Exercise brief — Provide again, from the entries below, every line from the one containing "blue trapezoid: (115, 93)" through the one containing "cyan star: (61, 177) -> (50, 218), moved", exactly as written, and no other line.
[Opening Exercise materials section]
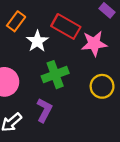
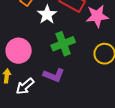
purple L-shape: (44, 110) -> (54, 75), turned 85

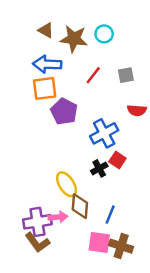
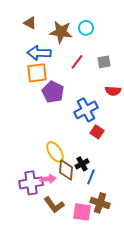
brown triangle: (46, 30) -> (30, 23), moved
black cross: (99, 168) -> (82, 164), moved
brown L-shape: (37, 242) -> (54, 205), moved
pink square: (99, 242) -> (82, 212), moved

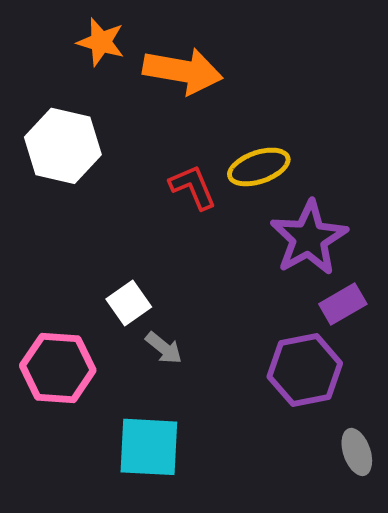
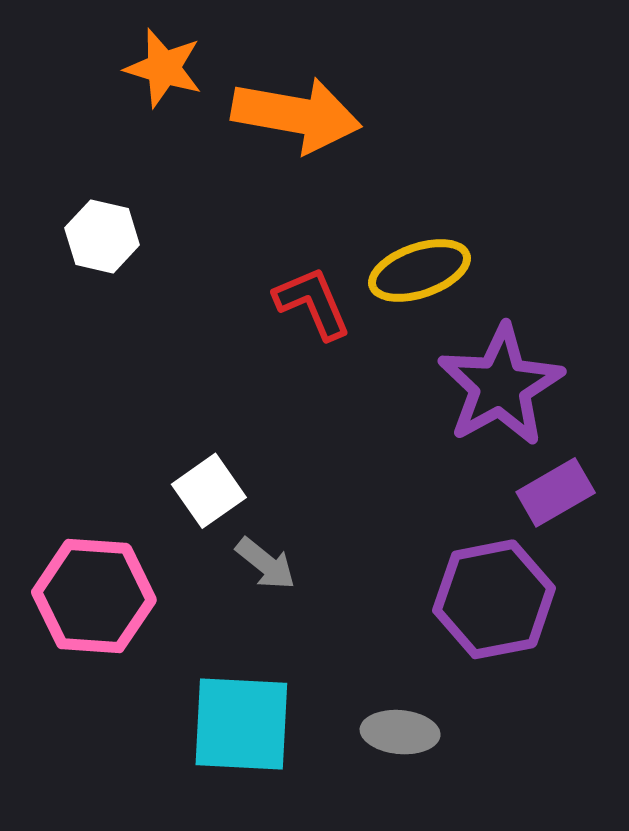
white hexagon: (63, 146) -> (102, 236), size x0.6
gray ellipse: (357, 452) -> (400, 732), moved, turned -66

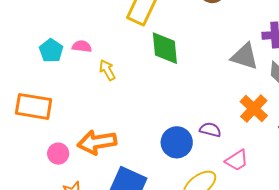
[Closing Exercise materials section]
[Opening Exercise materials section]
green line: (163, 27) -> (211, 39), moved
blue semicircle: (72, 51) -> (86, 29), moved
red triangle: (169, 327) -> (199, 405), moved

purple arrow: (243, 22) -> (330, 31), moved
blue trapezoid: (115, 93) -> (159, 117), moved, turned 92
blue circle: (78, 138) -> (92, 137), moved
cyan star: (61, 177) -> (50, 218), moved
[Closing Exercise materials section]
Solution to the exercise —
blue trapezoid: (115, 93) -> (159, 117), moved, turned 92
blue circle: (78, 138) -> (92, 137), moved
cyan star: (61, 177) -> (50, 218), moved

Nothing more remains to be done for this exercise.